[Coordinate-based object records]
================

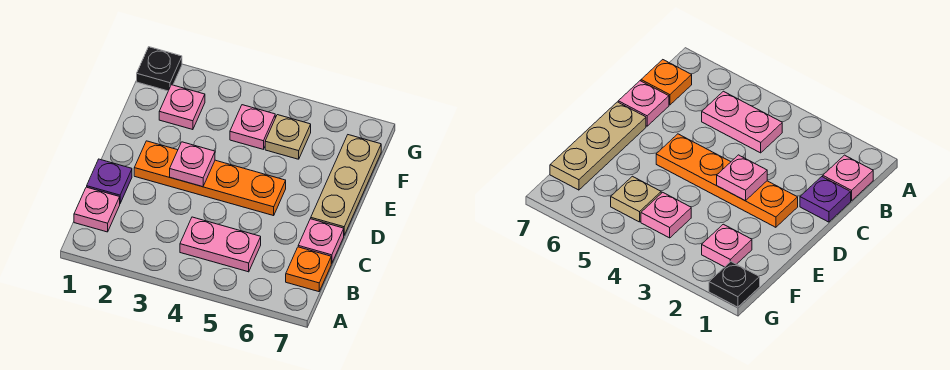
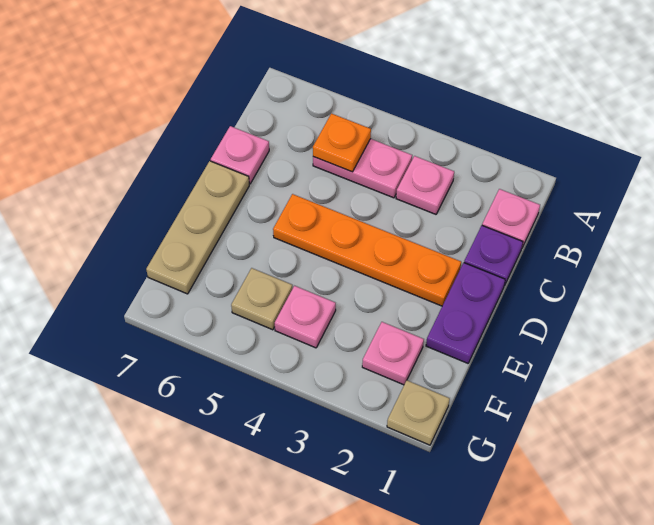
orange 1x1 plate [286,247,331,292] -> orange 1x1 plate moved to [313,114,371,172]
none -> purple 1x2 plate [426,263,505,363]
pink 1x1 plate [170,142,215,187] -> pink 1x1 plate moved to [396,156,454,214]
black 1x1 plate [137,47,182,91] -> tan 1x1 plate [387,381,450,445]

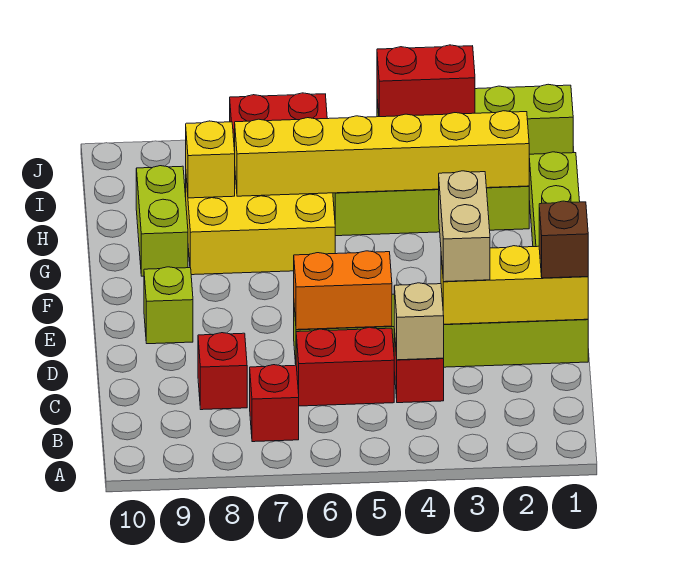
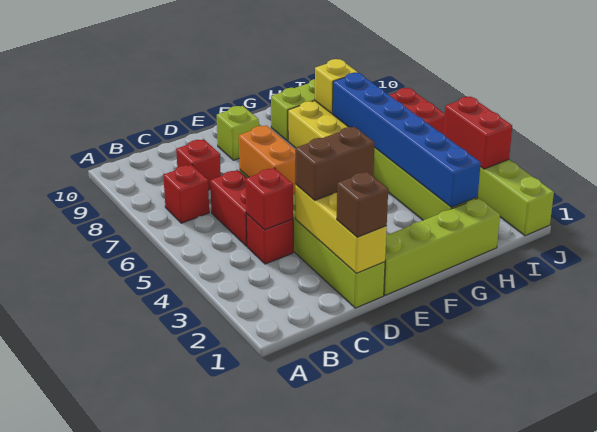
tan 1x1 brick [394,283,444,360] -> red 1x1 brick [246,168,293,230]
tan 1x2 brick [438,171,490,282] -> brown 1x2 brick [295,127,375,200]
yellow 1x6 brick [235,111,529,196] -> blue 1x6 brick [333,73,481,207]

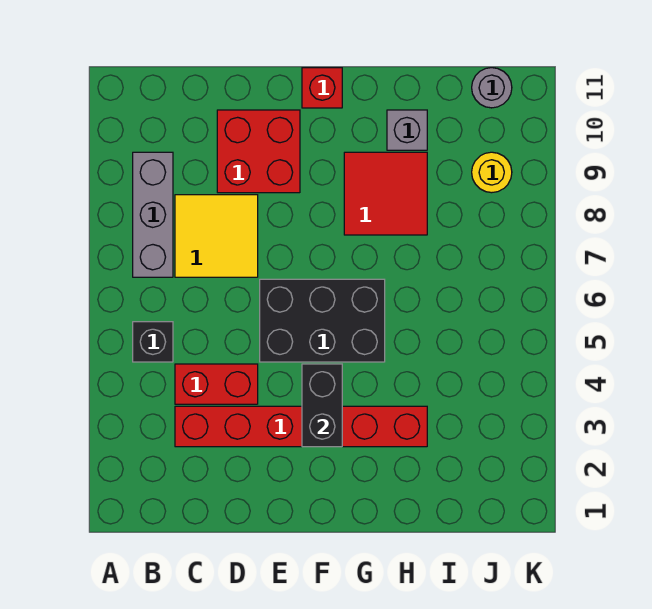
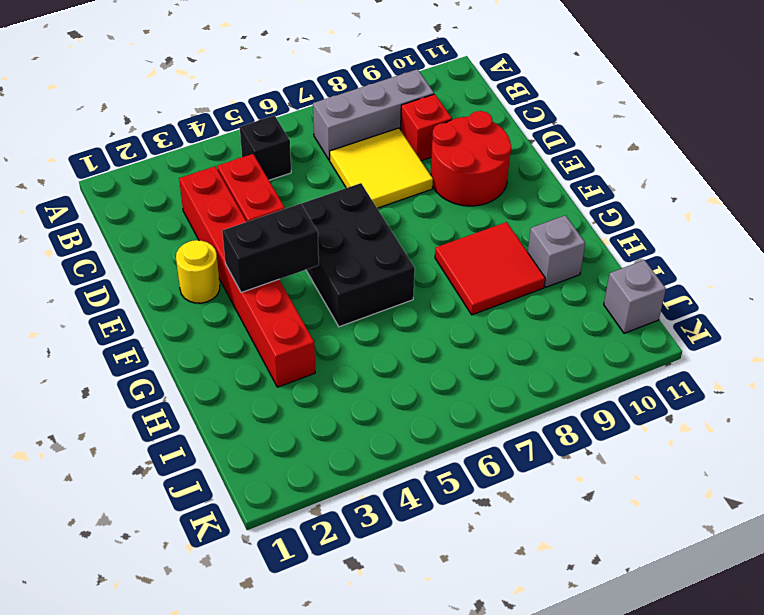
red 2x2 brick [217,110,300,193] -> red 2x2 round brick [431,111,511,206]
red 1x1 brick [302,68,342,108] -> red 1x1 brick moved to [401,94,452,161]
yellow 1x1 round brick [472,152,512,193] -> yellow 1x1 round brick moved to [176,240,220,303]
grey 1x1 round brick [472,68,512,108] -> grey 1x1 brick [604,260,666,333]

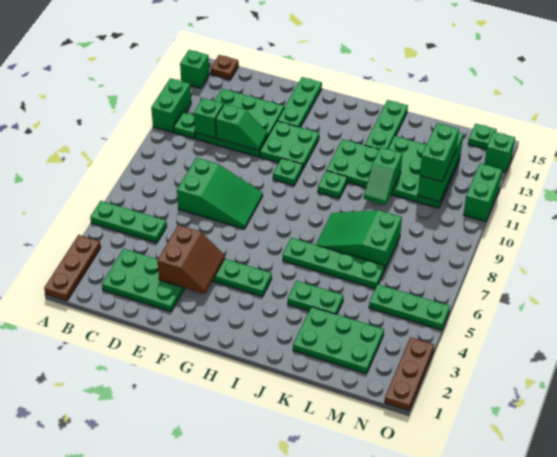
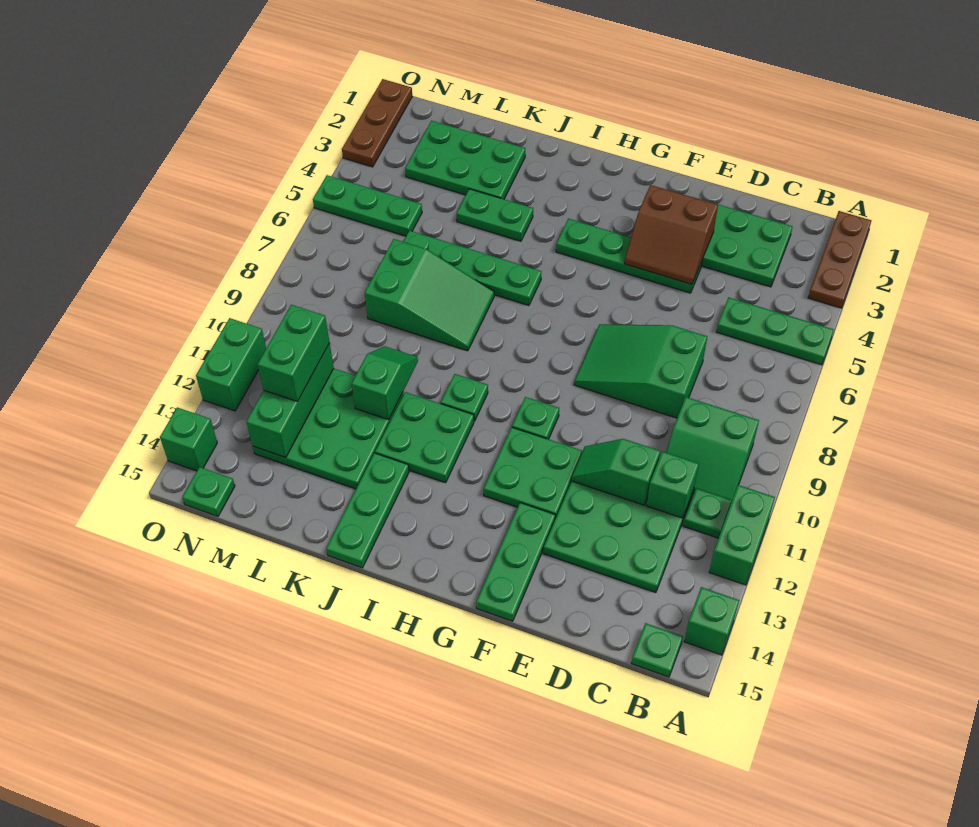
none -> green 2x2 slope [666,397,759,500]
brown 1x1 plate [211,55,239,80] -> green 1x1 plate [632,623,683,677]
brown 2x2 slope [157,225,225,294] -> brown 2x2 slope turned to [625,185,718,284]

================

TRY IT - Where the line containing "yellow 1x6 brick" appears in the data above, begin there and output every line through the last, exactly and without pictures.

ANSWER SECTION -
yellow 1x6 brick [235,111,529,196] -> blue 1x6 brick [333,73,481,207]

red 2x2 brick [217,110,300,193] -> red 2x2 round brick [431,111,511,206]
red 1x1 brick [302,68,342,108] -> red 1x1 brick moved to [401,94,452,161]
yellow 1x1 round brick [472,152,512,193] -> yellow 1x1 round brick moved to [176,240,220,303]
grey 1x1 round brick [472,68,512,108] -> grey 1x1 brick [604,260,666,333]

none -> green 2x2 slope [666,397,759,500]
brown 1x1 plate [211,55,239,80] -> green 1x1 plate [632,623,683,677]
brown 2x2 slope [157,225,225,294] -> brown 2x2 slope turned to [625,185,718,284]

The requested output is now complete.